▶ Supplied entries:
■ ■ ■ ■
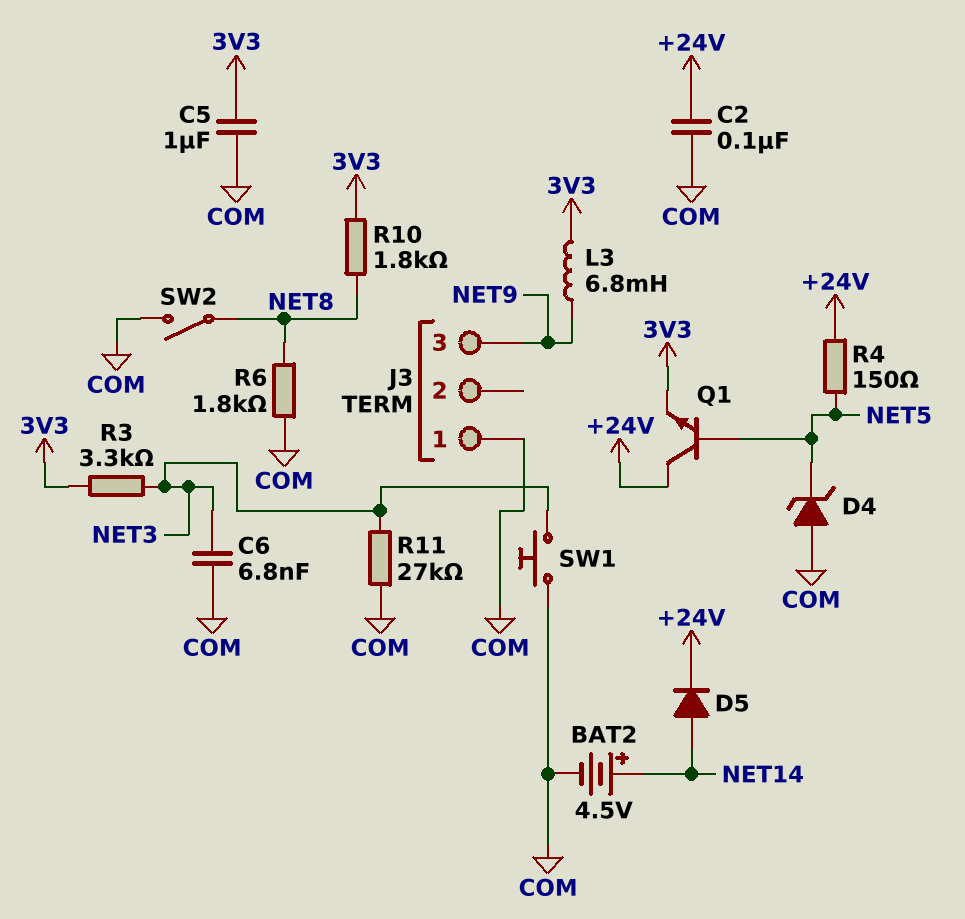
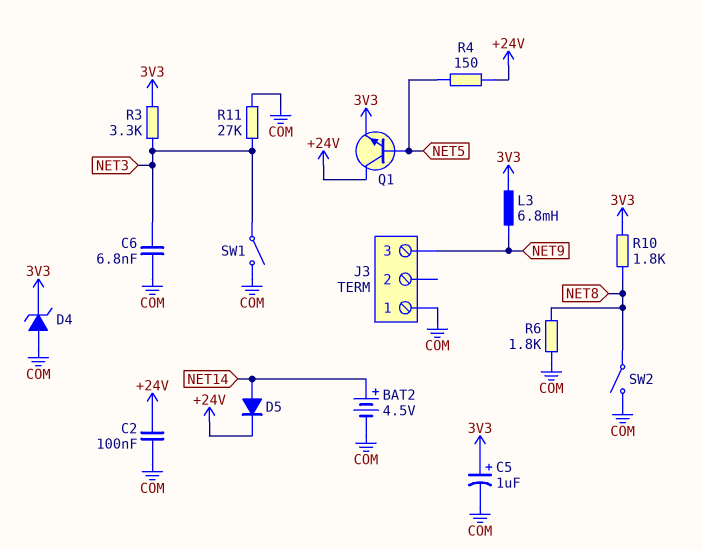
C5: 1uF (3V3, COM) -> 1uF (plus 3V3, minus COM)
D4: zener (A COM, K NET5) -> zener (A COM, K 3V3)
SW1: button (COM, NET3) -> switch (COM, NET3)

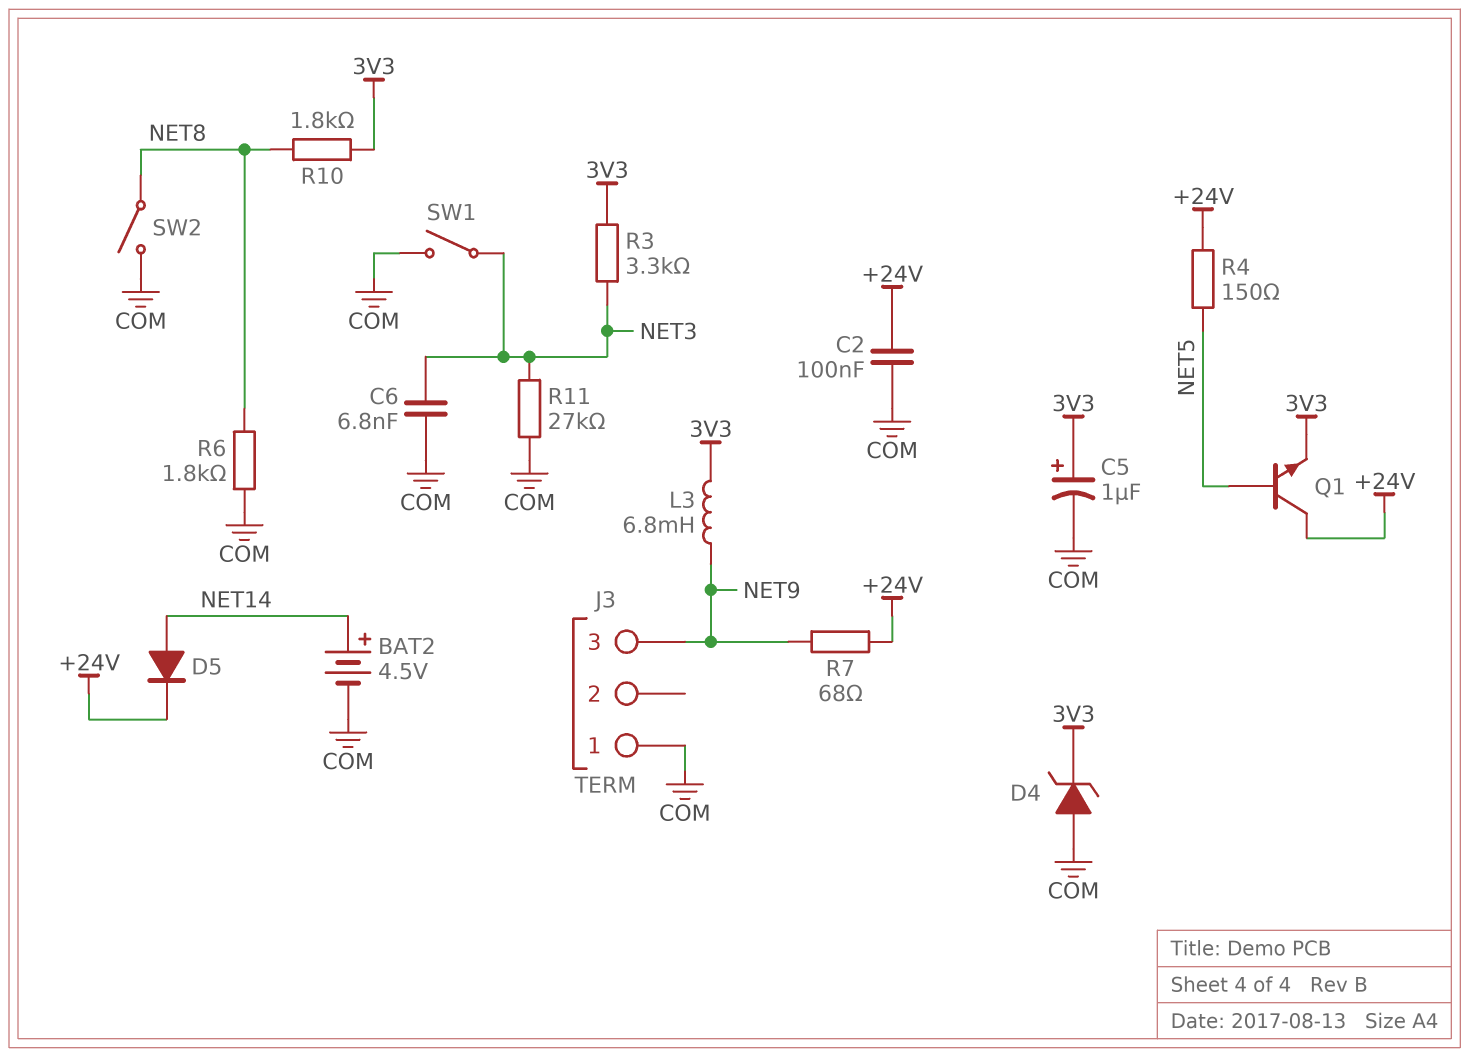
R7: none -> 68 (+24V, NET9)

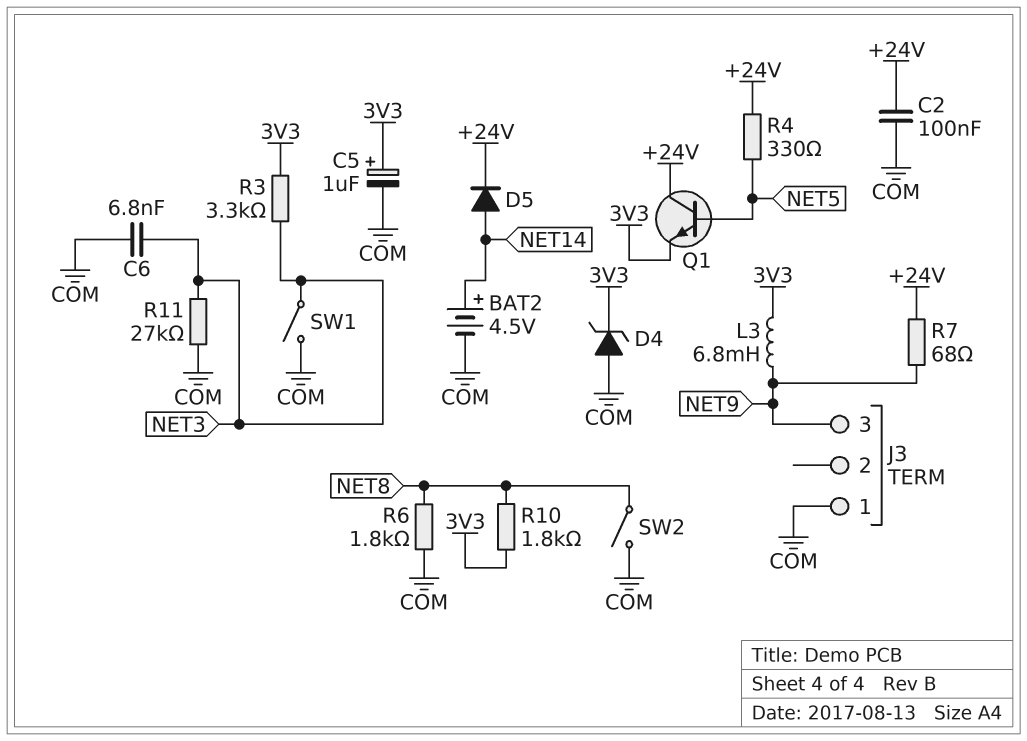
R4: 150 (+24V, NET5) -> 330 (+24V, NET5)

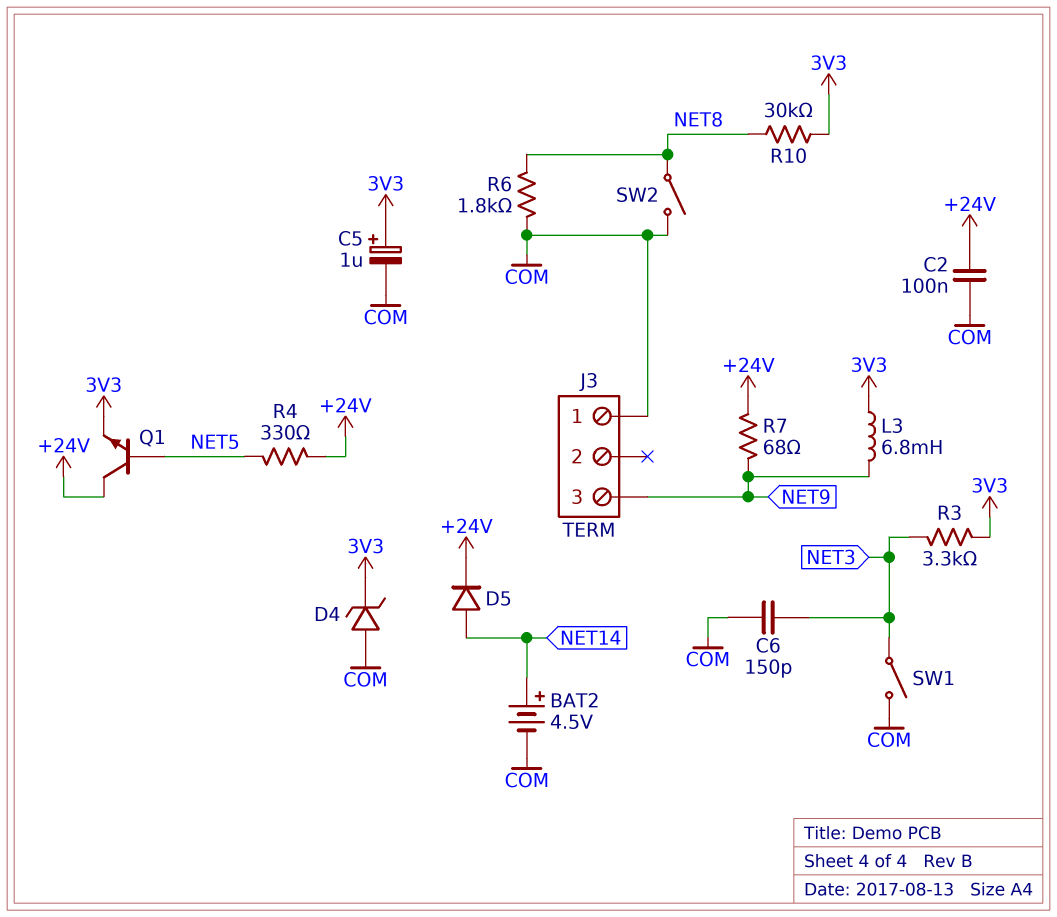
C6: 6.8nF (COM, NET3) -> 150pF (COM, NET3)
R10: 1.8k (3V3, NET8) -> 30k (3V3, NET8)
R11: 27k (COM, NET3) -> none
■ ■ ■ ■
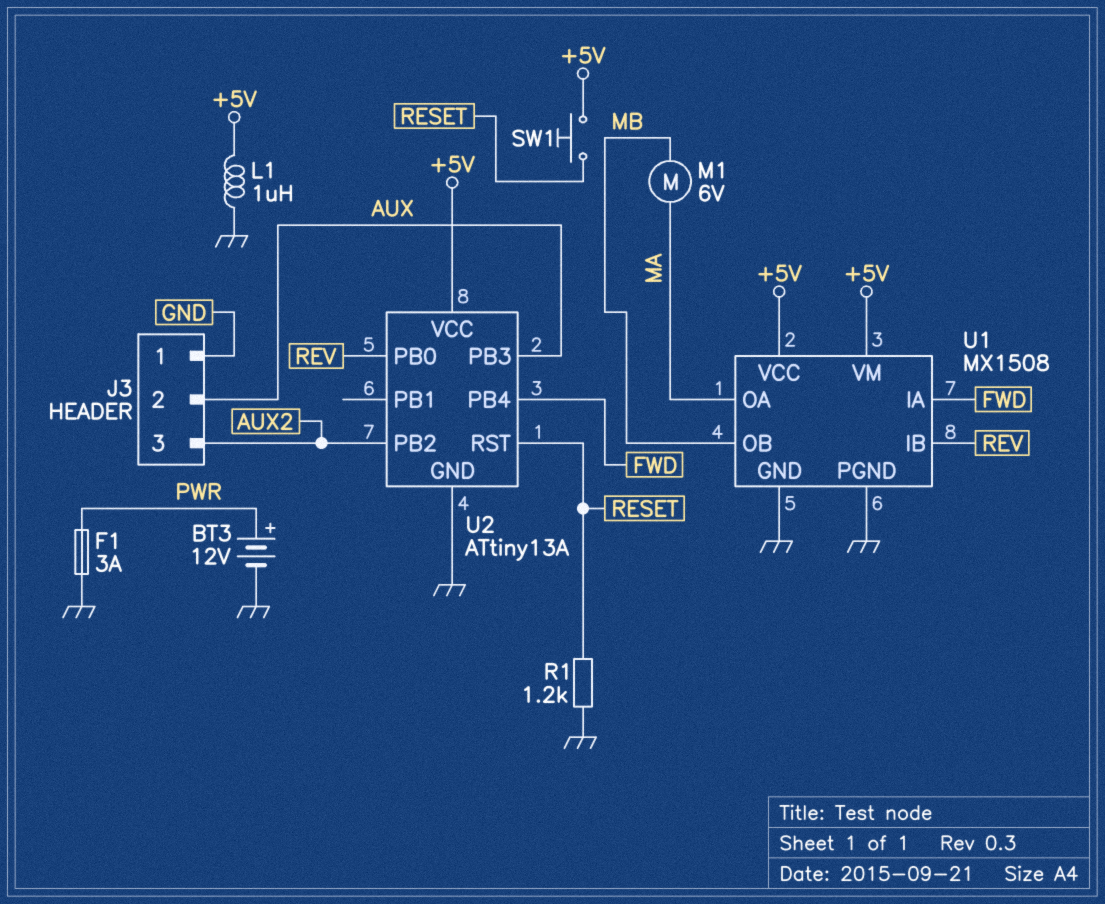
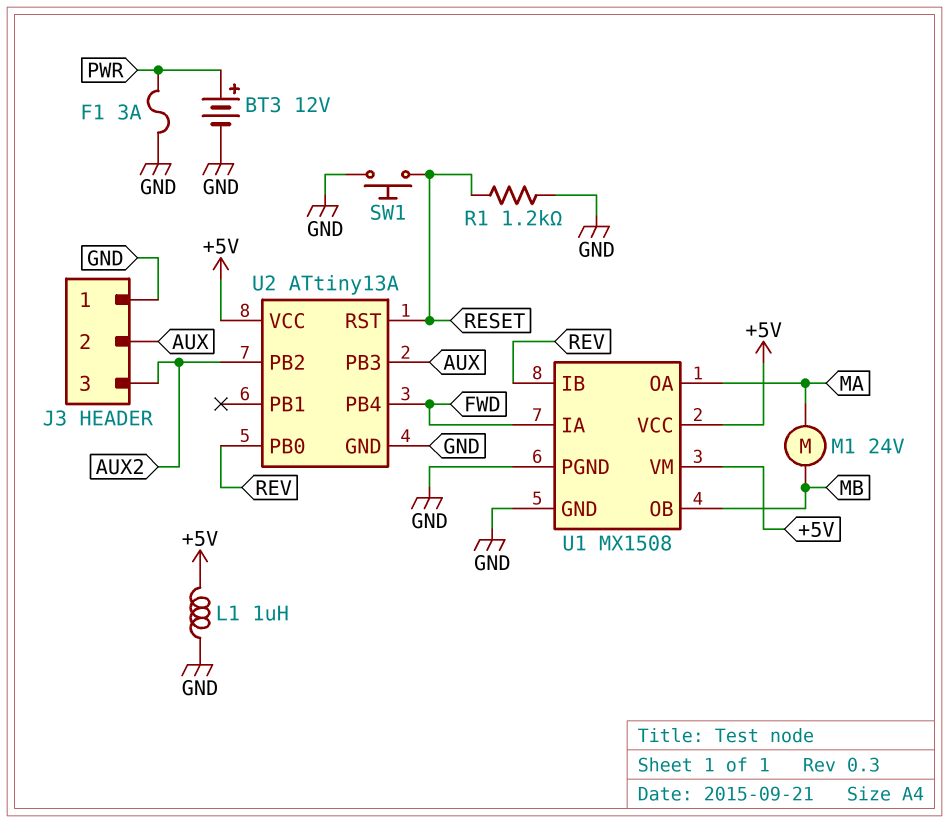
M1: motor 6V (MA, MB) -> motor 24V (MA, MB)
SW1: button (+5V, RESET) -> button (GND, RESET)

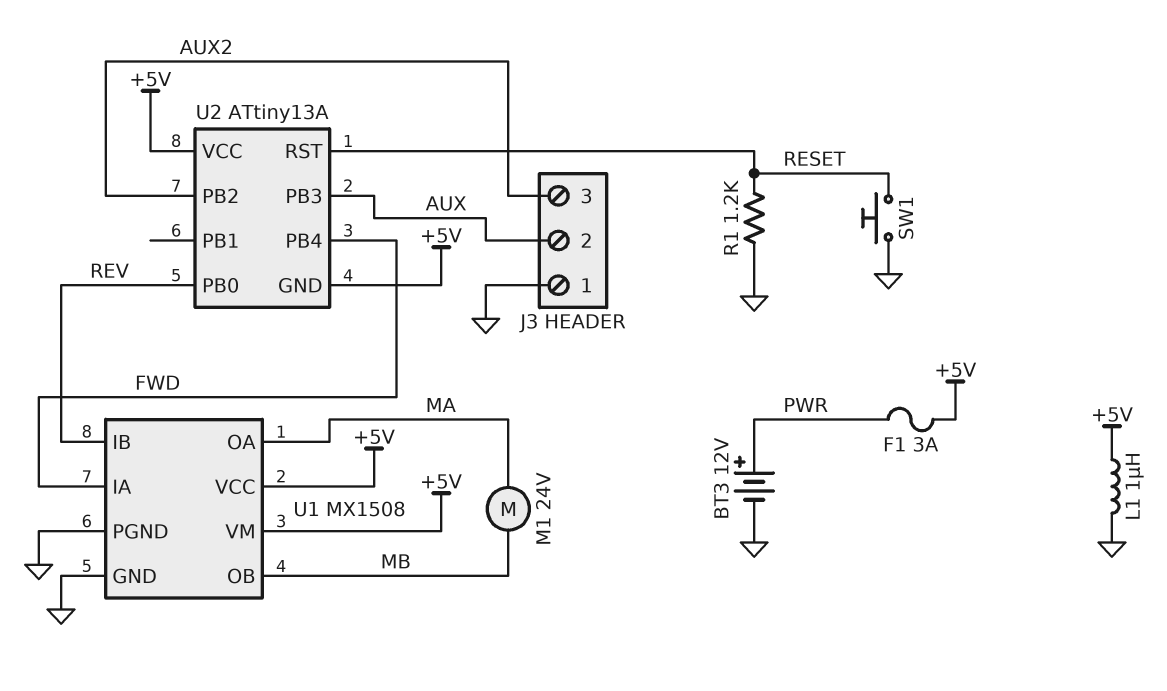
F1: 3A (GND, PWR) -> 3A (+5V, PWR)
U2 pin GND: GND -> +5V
■ ■ ■ ■
▶ Problem details:
Copy only what runs above from the line containing "D4: zener (A" through the line containing "R11: 27k (COM, NET3) -> none", exactly. Leave out the pictures.

▶ Exercise result:
D4: zener (A COM, K NET5) -> zener (A COM, K 3V3)
SW1: button (COM, NET3) -> switch (COM, NET3)

R7: none -> 68 (+24V, NET9)

R4: 150 (+24V, NET5) -> 330 (+24V, NET5)

C6: 6.8nF (COM, NET3) -> 150pF (COM, NET3)
R10: 1.8k (3V3, NET8) -> 30k (3V3, NET8)
R11: 27k (COM, NET3) -> none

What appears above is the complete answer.